[Work instructions] What is wanted is the full listing, word for word, without its pictures.

[Given entries]
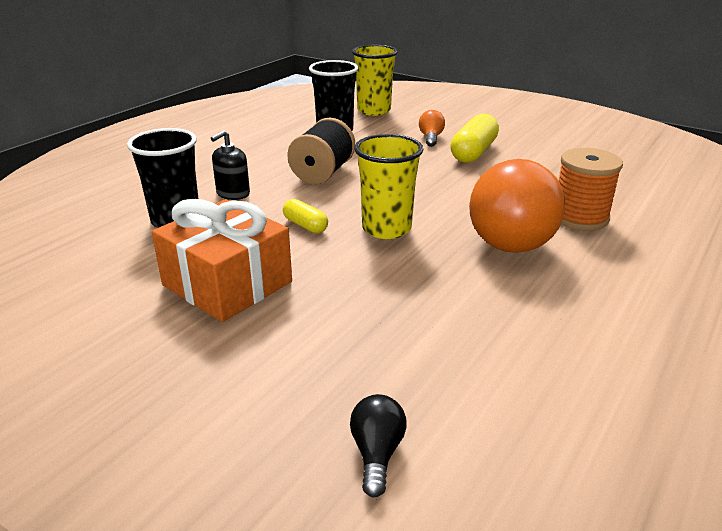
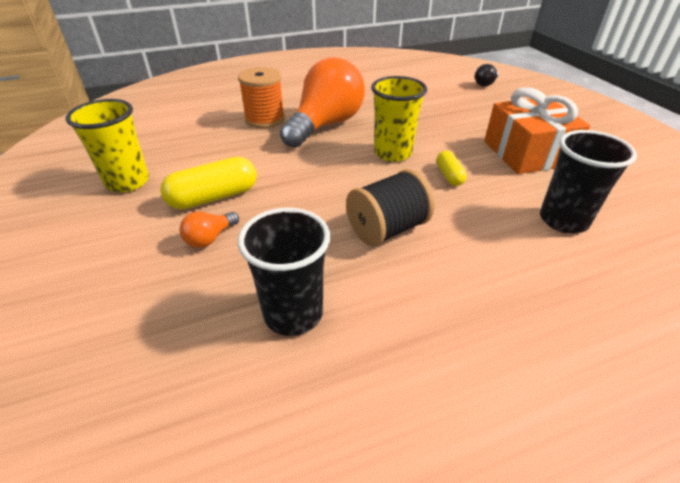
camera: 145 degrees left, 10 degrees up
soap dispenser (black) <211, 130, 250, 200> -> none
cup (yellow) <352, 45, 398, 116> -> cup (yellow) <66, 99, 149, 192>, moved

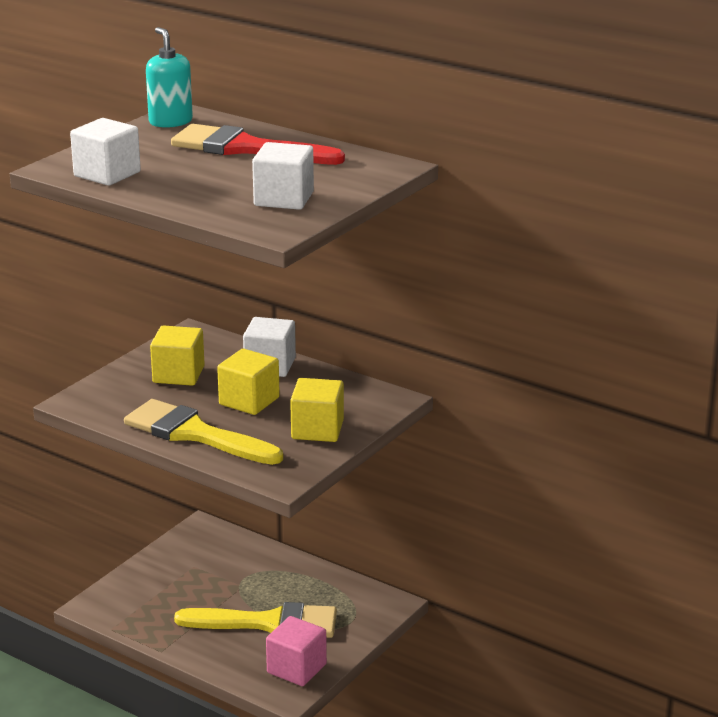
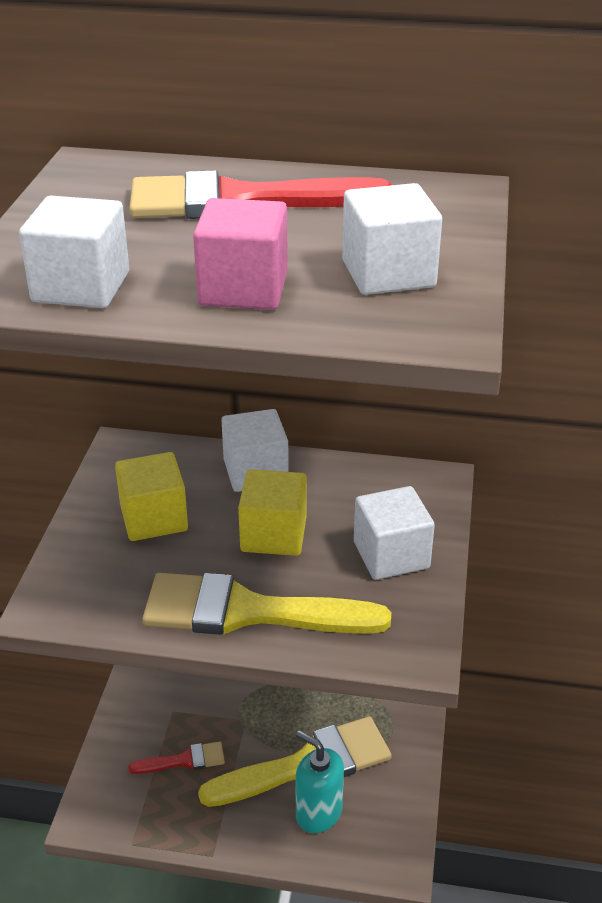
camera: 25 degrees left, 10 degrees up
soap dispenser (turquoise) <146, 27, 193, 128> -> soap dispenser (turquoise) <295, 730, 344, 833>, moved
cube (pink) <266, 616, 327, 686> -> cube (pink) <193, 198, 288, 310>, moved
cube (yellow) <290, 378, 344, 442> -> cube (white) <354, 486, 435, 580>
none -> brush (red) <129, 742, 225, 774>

[Exercise solution]
camera: 145 degrees left, 10 degrees up
soap dispenser (black) <211, 130, 250, 200> -> none
cup (yellow) <352, 45, 398, 116> -> cup (yellow) <66, 99, 149, 192>, moved

camera: 25 degrees left, 10 degrees up
soap dispenser (turquoise) <146, 27, 193, 128> -> soap dispenser (turquoise) <295, 730, 344, 833>, moved
cube (pink) <266, 616, 327, 686> -> cube (pink) <193, 198, 288, 310>, moved
cube (yellow) <290, 378, 344, 442> -> cube (white) <354, 486, 435, 580>
none -> brush (red) <129, 742, 225, 774>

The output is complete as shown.